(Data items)
____
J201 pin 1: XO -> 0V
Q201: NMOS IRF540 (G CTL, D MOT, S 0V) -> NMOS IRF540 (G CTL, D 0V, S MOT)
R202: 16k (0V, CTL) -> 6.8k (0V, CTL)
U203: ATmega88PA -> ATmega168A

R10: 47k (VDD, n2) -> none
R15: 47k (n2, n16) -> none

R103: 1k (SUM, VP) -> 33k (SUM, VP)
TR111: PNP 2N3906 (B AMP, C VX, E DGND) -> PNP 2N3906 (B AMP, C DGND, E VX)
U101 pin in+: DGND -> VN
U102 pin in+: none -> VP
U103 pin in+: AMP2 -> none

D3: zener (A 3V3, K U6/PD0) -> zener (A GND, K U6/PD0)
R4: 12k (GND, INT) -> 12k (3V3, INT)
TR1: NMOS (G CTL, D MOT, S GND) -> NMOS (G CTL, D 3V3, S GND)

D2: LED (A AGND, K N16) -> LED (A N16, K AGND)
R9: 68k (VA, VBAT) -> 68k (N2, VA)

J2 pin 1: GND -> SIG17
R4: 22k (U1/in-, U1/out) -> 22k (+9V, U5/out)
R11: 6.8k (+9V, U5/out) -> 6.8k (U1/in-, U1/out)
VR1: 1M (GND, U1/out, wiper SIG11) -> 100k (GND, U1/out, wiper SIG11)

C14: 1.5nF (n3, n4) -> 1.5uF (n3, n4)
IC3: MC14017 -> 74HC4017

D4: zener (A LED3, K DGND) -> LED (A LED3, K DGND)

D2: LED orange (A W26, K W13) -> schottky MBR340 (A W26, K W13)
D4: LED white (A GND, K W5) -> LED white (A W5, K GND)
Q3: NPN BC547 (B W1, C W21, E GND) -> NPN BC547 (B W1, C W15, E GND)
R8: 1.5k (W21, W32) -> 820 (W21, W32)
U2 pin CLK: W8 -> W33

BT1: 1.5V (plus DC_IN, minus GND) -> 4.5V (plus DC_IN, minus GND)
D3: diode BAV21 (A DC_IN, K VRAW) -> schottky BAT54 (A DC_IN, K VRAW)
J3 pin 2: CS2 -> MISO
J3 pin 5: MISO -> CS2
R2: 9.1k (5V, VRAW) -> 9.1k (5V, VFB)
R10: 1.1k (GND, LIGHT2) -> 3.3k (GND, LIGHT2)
____
**Exercise:**
Look above for the line that contains "J2 pin 1: GND -> SIG17". That line and every line after it through the end of the data must be written out exactly, with nothing else.

**Result below:**
J2 pin 1: GND -> SIG17
R4: 22k (U1/in-, U1/out) -> 22k (+9V, U5/out)
R11: 6.8k (+9V, U5/out) -> 6.8k (U1/in-, U1/out)
VR1: 1M (GND, U1/out, wiper SIG11) -> 100k (GND, U1/out, wiper SIG11)

C14: 1.5nF (n3, n4) -> 1.5uF (n3, n4)
IC3: MC14017 -> 74HC4017

D4: zener (A LED3, K DGND) -> LED (A LED3, K DGND)

D2: LED orange (A W26, K W13) -> schottky MBR340 (A W26, K W13)
D4: LED white (A GND, K W5) -> LED white (A W5, K GND)
Q3: NPN BC547 (B W1, C W21, E GND) -> NPN BC547 (B W1, C W15, E GND)
R8: 1.5k (W21, W32) -> 820 (W21, W32)
U2 pin CLK: W8 -> W33

BT1: 1.5V (plus DC_IN, minus GND) -> 4.5V (plus DC_IN, minus GND)
D3: diode BAV21 (A DC_IN, K VRAW) -> schottky BAT54 (A DC_IN, K VRAW)
J3 pin 2: CS2 -> MISO
J3 pin 5: MISO -> CS2
R2: 9.1k (5V, VRAW) -> 9.1k (5V, VFB)
R10: 1.1k (GND, LIGHT2) -> 3.3k (GND, LIGHT2)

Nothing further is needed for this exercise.